● **REQUIREMENTS**
Read through the records below and copy each line that uses the word "stroma".

● **DATA ROWS**
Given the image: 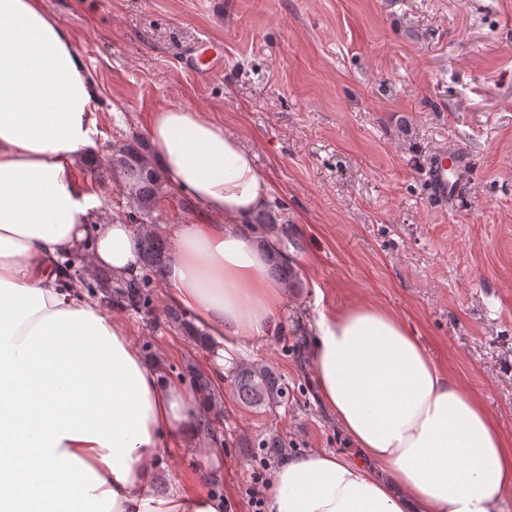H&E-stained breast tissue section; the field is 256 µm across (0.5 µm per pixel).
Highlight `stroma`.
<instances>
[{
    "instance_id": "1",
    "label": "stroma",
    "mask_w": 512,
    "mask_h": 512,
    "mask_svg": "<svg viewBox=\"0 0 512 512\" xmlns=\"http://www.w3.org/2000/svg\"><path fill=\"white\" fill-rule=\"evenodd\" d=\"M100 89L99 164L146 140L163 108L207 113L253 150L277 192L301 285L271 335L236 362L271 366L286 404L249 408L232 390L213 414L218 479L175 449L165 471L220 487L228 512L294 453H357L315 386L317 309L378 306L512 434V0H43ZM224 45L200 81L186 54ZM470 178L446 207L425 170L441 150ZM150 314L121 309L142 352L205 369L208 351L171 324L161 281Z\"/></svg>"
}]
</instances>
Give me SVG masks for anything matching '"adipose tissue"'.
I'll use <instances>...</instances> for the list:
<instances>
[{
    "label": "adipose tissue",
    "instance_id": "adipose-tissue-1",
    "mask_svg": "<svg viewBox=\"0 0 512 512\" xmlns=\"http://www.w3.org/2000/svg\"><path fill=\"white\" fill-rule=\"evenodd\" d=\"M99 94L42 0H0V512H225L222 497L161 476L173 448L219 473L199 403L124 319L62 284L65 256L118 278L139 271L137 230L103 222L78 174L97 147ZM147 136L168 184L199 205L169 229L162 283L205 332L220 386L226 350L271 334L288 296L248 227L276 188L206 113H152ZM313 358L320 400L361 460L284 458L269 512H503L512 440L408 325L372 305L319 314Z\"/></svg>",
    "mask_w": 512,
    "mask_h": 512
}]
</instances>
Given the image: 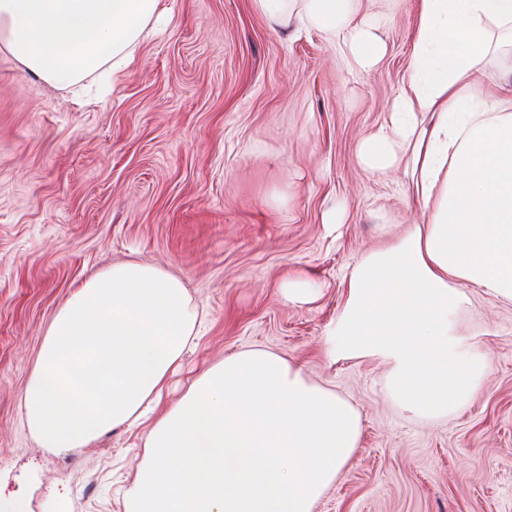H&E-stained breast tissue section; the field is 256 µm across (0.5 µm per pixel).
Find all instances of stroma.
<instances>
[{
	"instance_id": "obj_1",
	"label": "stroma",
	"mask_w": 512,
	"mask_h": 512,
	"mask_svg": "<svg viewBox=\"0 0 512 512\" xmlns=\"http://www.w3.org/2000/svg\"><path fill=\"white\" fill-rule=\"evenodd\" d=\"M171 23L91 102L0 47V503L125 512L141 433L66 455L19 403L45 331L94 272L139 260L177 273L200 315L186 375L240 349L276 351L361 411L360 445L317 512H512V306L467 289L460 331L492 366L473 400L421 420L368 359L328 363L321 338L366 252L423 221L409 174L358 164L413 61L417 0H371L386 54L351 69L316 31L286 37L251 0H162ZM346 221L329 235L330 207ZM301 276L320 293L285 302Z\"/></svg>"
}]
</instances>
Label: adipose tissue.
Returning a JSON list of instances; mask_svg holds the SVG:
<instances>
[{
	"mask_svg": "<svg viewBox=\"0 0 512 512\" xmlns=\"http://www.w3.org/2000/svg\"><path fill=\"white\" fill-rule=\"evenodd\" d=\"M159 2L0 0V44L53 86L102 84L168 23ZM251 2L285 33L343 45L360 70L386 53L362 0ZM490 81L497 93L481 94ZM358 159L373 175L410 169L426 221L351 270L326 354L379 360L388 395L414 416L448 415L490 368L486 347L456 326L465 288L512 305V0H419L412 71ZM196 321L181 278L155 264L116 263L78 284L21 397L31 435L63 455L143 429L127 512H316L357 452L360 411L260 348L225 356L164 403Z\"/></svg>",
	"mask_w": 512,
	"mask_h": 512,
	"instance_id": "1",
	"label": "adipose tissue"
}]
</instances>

● **ANSWER TO THE TASK**
Highlight `stroma`.
    "label": "stroma",
Find all instances of stroma.
	"label": "stroma",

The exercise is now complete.